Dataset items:
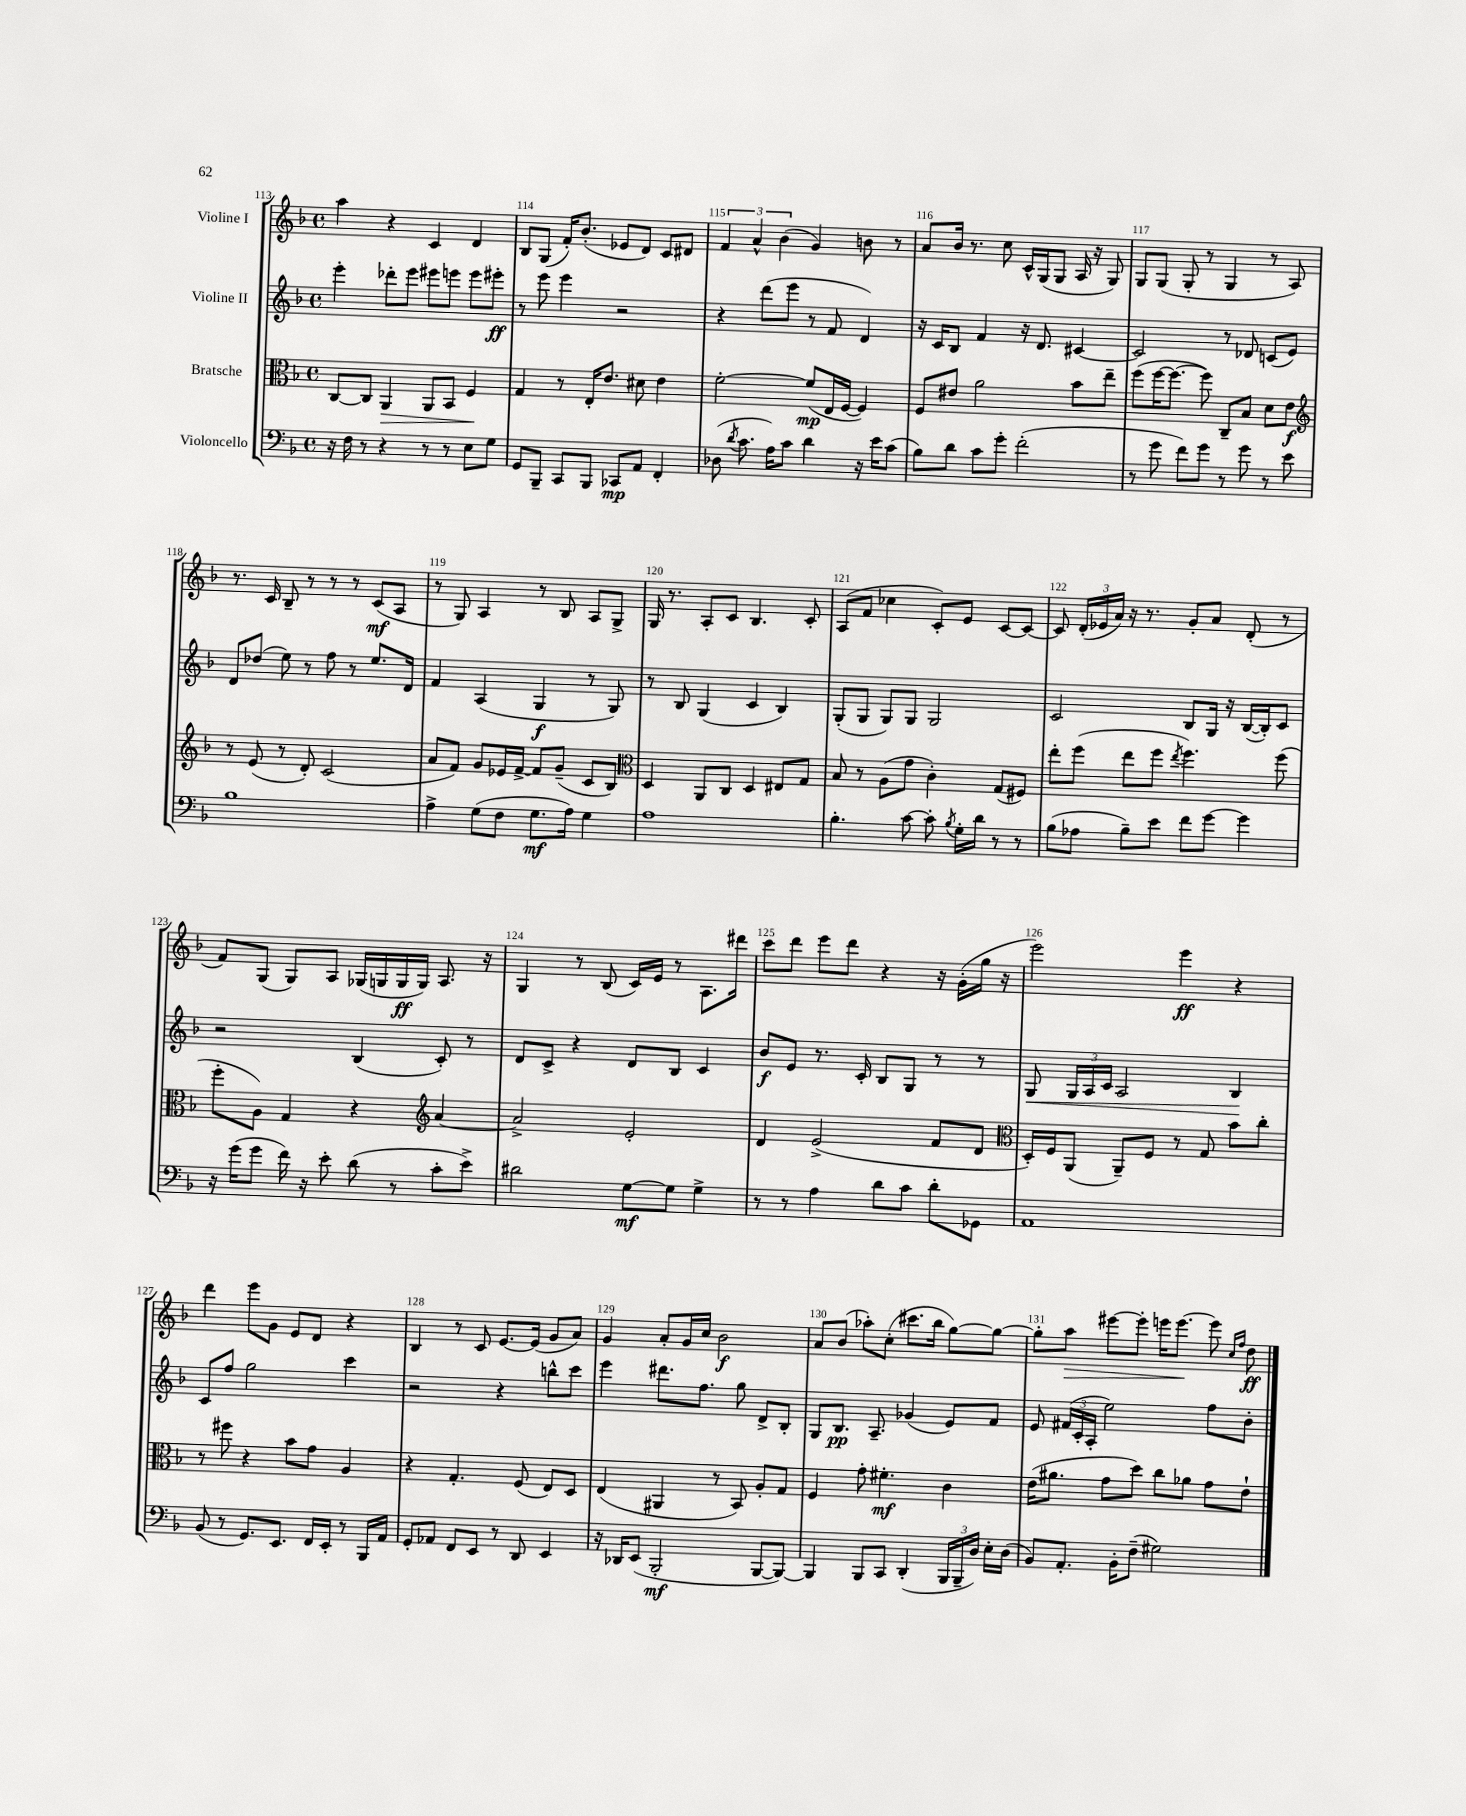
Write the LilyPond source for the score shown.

<<
\new StaffGroup <<
\new Staff = "s0" \with { instrumentName = "Violine I" } {
    \clef treble \key f \major \defaultTimeSignature \time 4/4
    \autoBeamOff a''4 r4 c'4 d'4 |
    bes8[ g8]( f'16[-.) bes'8.]-.( ees'8[ d'8]) c'8[ dis'8] |
    \tuplet 3/2 { f'4 a'4-^ bes'4( } g'4) b'8 r8 |
    a'8[ bes'16] r8. c''8 c'16[-^ g16( g8] a16 r16 g8) |
    g8[ g8]( g8-. r8 g4 r8 a8) |
    r8. c'16 bes8-- r8 r8 r8 c'8[\mf( a8] |
    r8 g8) a4 r8 bes8 a8[ g8]-> |
    g16 r8. a8[-. c'8] bes4. c'8-. |
    a8[( f'8] ces''4 c'8[-.) e'8] c'8[~ c'8]~ |
    c'8 \tuplet 3/2 { d'16[-.( ees'16 a'16]) } r16 r8. g'8[-. a'8] d'8-.( r8 |
    f'8[) g8]( g8[) a8] ges16[( g16 g16\ff g16]) a8. r16 |
    g4 r8 bes8( c'16[) e'16] r8 a8.[ dis'''16] |
    c'''8[ d'''8] e'''8[ d'''8] r4 r16 g'16[-.( g''16] r16 |
    e'''2) e'''4\ff r4 |
    d'''4 e'''8[ g'8] e'8[ d'8] r4 |
    bes4 r8 c'8 e'8.[~ e'16]( g'8[ a'8]) |
    g'4 a'8[-. g'16 c''16] bes'2\f |
    a'8[ bes'8]( aes''8[-.) c''8]-.( cis'''8.[ bes''16] g''8[~) g''8]~ |
    g''8[-. a''8]\> eis'''8[~ eis'''8]-. e'''16[ e'''8.]~\! e'''8 \grace { c''16[ f''16] } d''8\ff \bar "|." |
}
\new Staff = "s1" \with { instrumentName = "Violine II" } {
    \clef treble \key f \major \defaultTimeSignature \time 4/4
    \autoBeamOff e'''4-. des'''8[-. e'''8] eis'''8[ e'''8] e'''8[ eis'''8]-.\ff |
    r8 e'''8 e'''4 r2 |
    r4 d'''8[( e'''8] r8 f'8 d'4) |
    r16 c'16[ bes8] f'4 r16 d'8. cis'4~ |
    cis'2 r8 des'8 c'8[( e'8]) |
    d'8[ des''8]( e''8) r8 f''8 r8 e''8.[ d'16] |
    f'4 a4( g4\f r8 g8) |
    r8 bes8 g4( c'4 bes4) |
    g8[-.( g8] g8[) g8] g2 |
    c'2 bes8[ g16] r16 bes16[~( bes16-.) c'8] |
    r2 bes4( c'8-.) r8 |
    d'8[ c'8]-> r4 d'8[ bes8] c'4 |
    bes'8[\f e'8] r8. c'16-. bes8[ g8] r8 r8 |
    g8\< \tuplet 3/2 { g16[ a16 c'16] } a2 bes4\! |
    c'8[ f''8] g''2 c'''4 |
    r2 r4 b''8[-^ c'''8] |
    e'''4 dis'''8.[ f''8.] g''8 d'8[-> bes8]-. |
    g8[ bes8.]\pp a8.-- ges'4( e'8[) f'8] |
    e'8 \tuplet 3/2 { fis'16[( c'16-. a16]-. } e''2) f''8[ bes'8]-. \bar "|." |
}
\new Staff = "s2" \with { instrumentName = "Bratsche" } {
    \clef alto \key f \major \defaultTimeSignature \time 4/4
    \autoBeamOff c8[~ c8] a,4\> a,8[ bes,8] f4\! |
    g4 r8 e16[-. e'8.] dis'8 e'4 |
    f'2~-. f'8[\mp( e16 f16]~ f4) |
    f8[ eis'8] a'2 bes'8[ e''8]-- |
    f''8[( f''16~ f''8.]~ f''8) c8[-- bes8] d'8[ e'8]\f |
    \clef treble r8 e'8( r8 d'8-.) c'2( |
    a'8[ f'8]) g'8[ ees'16 f'16]~-> f'8[ g'8]--( c'8[ bes8]) |
    \clef alto d4 a,8[ c8] d4 eis8[ g8] |
    bes8 r8 a8[( g'8] c'4-.) g8[( fis8]) |
    e''8[-. f''8]( e''8[ f''8] \acciaccatura { e''8 } f''4.) f''8( |
    f''8[-. a8]) g4 r4 \clef treble a'4~ |
    a'2-> e'2-. |
    d'4 e'2->( f'8[ d'8] |
    \clef alto d16[-.) f16 a,8]( a,8[--) f8] r8 g8 bes'8[ c''8]-. |
    r8 fis''8 r4 bes'8[ g'8] a4 |
    r4 g4.-. f8( e8[) d8] |
    e4( ais,4 r8 bes,8) a8[-. g8] |
    f4 g'8-. fis'4.-.\mf c'4 |
    e'16[( ais'8.] g'8[ d''8]) c''8[ aes'8] g'8[ e'8]-! \bar "|." |
}
\new Staff = "s3" \with { instrumentName = "Violoncello" } {
    \clef bass \key f \major \defaultTimeSignature \time 4/4
    \autoBeamOff r16 f16 r8 r4 r8 r8 e8[ g8] |
    g,8[ bes,,8]-- c,8[ bes,,8] ces,8[\mp a,8] f,4-. |
    des8( \acciaccatura { d'8 } c'8. a16[) c'8] d'4 r16 e'16[ c'8]( |
    bes8[) d'8] c'8[ g'8]-. f'2-.( |
    r8 g'8 f'8[) g'8] r8 g'8 r8 e'8 |
    bes1 |
    a4-> g8[( f8] g8.[\mf a16]) g4 |
    a1 |
    bes4.-. c'8~ c'8-. \acciaccatura { bes8 } g16[-. d'16] r8 r8 |
    bes8[( aes8] bes8[--) e'8] f'8[ g'8]~ g'4 |
    r16 g'16[( g'8] f'16) r16 e'8-. d'8( r8 c'8[-. e'8]->) |
    dis'2 g8[~\mf g8] g4-> |
    r8 r8 a4 d'8[ c'8] d'8[-. ges,8] |
    a,1 |
    bes,8( r8 g,8.[) e,8.] f,16[ e,16]-. r8 bes,,16[ a,16] |
    g,8[-. aes,8] f,8[ e,8] r8 d,8 e,4 |
    r16 des,16[ e,8]( bes,,2-.\mf bes,,8[~ bes,,8]~) |
    bes,,4 bes,,8[ c,8] d,4-.( \tuplet 3/2 { bes,,16[ bes,,16-- d16]) } e16[-. d16]( |
    bes,8[) a,8.]-. bes,16[-. f8]--( gis2) \bar "|." |
}
>>
>>
\layout { \context { \Score currentBarNumber = #113 \override BarNumber.break-visibility = ##(#f #t #t) barNumberVisibility = #all-bar-numbers-visible } }
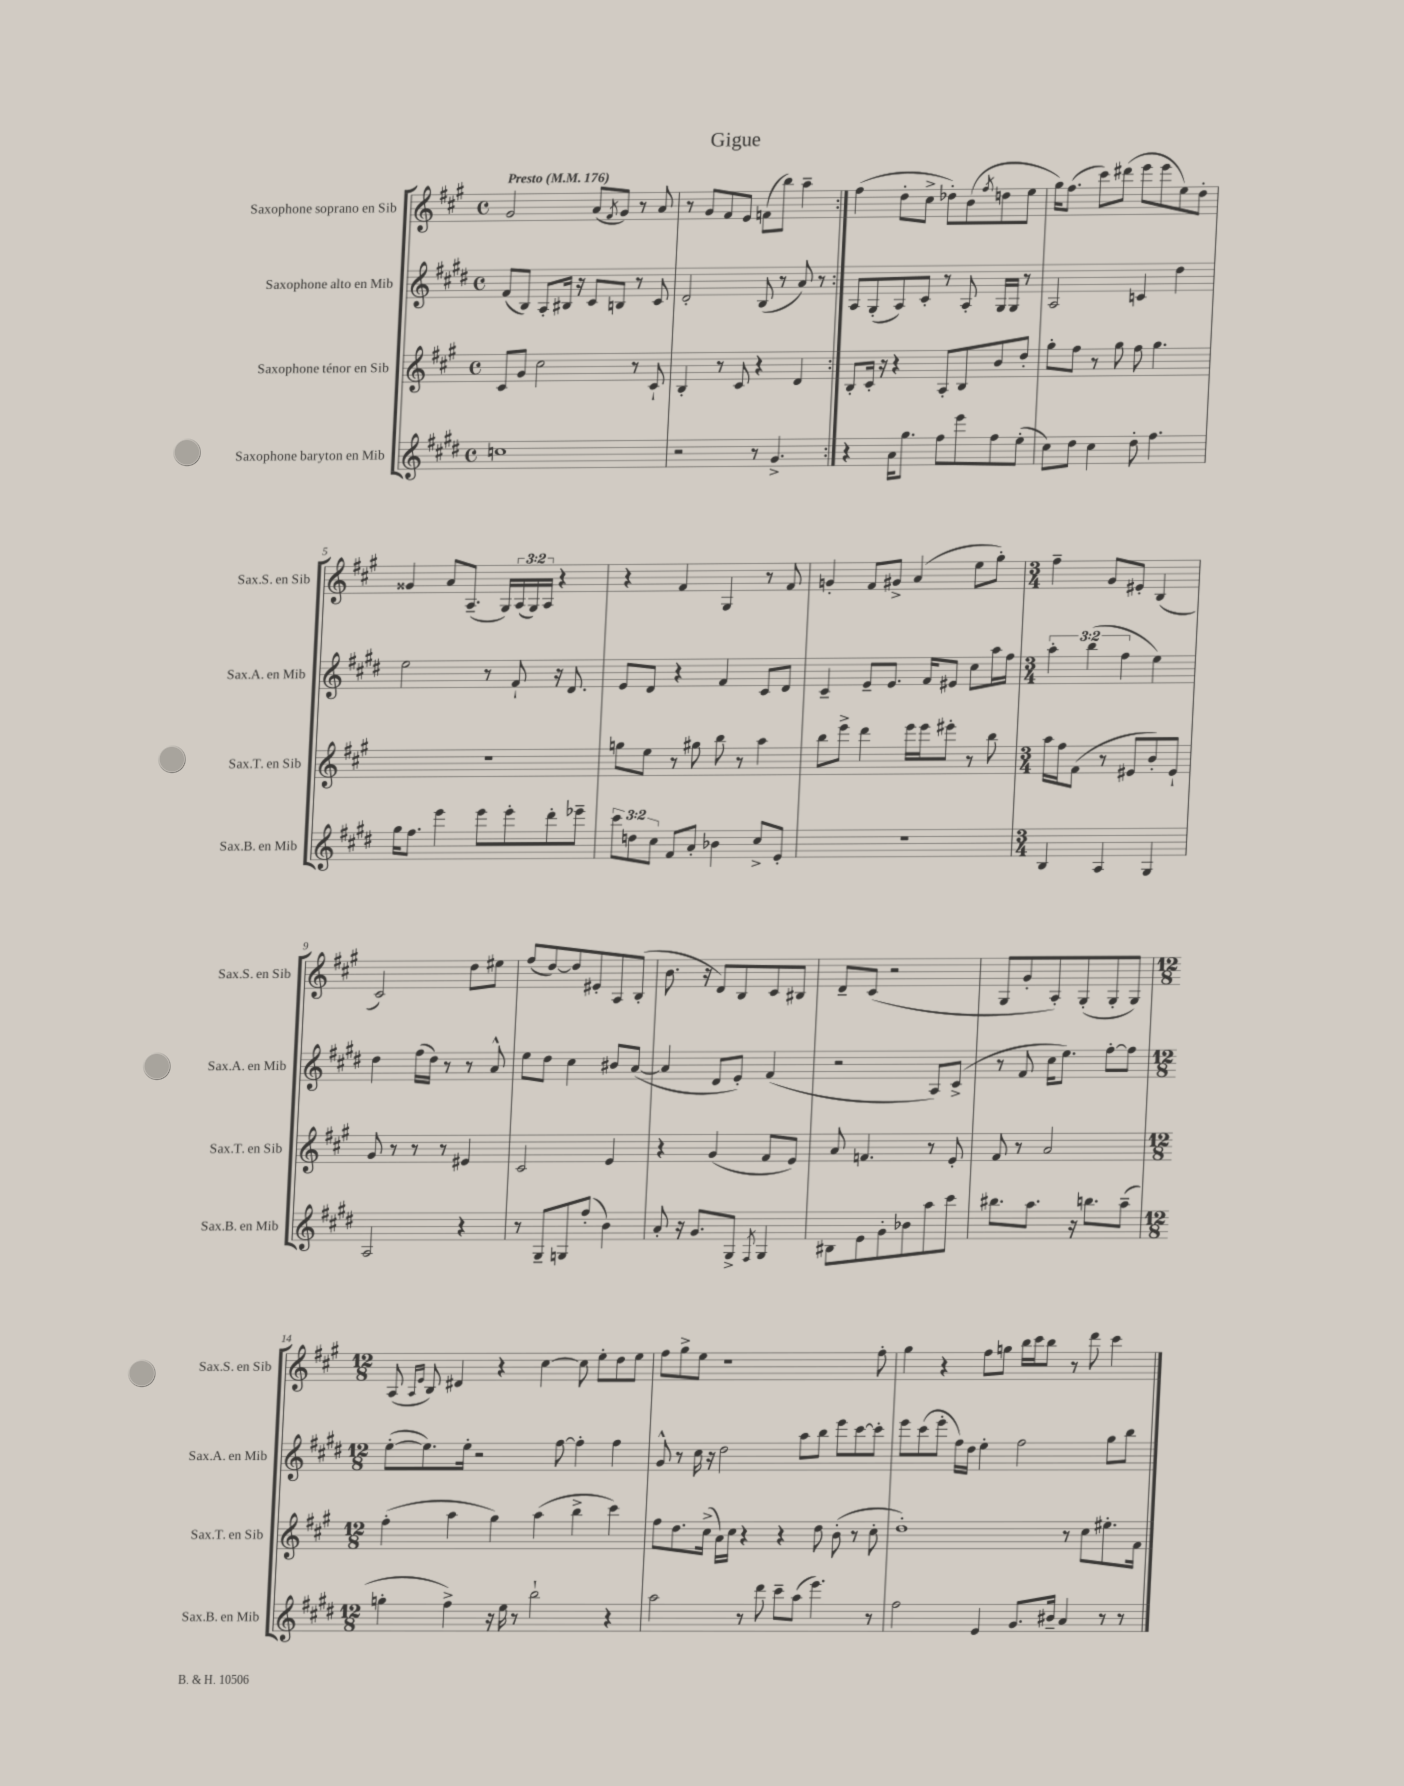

▸ YOUR INSTRUCTIONS
Identify every line of the data above that contains the string "alto" and copy each one out. Case counts.

▸ EXERCISE OUTPUT
    \clef alto \key f \major \defaultTimeSignature \time 4/4
    \clef alto d4 a,8[ c8] d4 eis8[ g8] |
    \clef alto d16[-.) f16 a,8]( a,8[--) f8] r8 g8 bes'8[ c''8]-. |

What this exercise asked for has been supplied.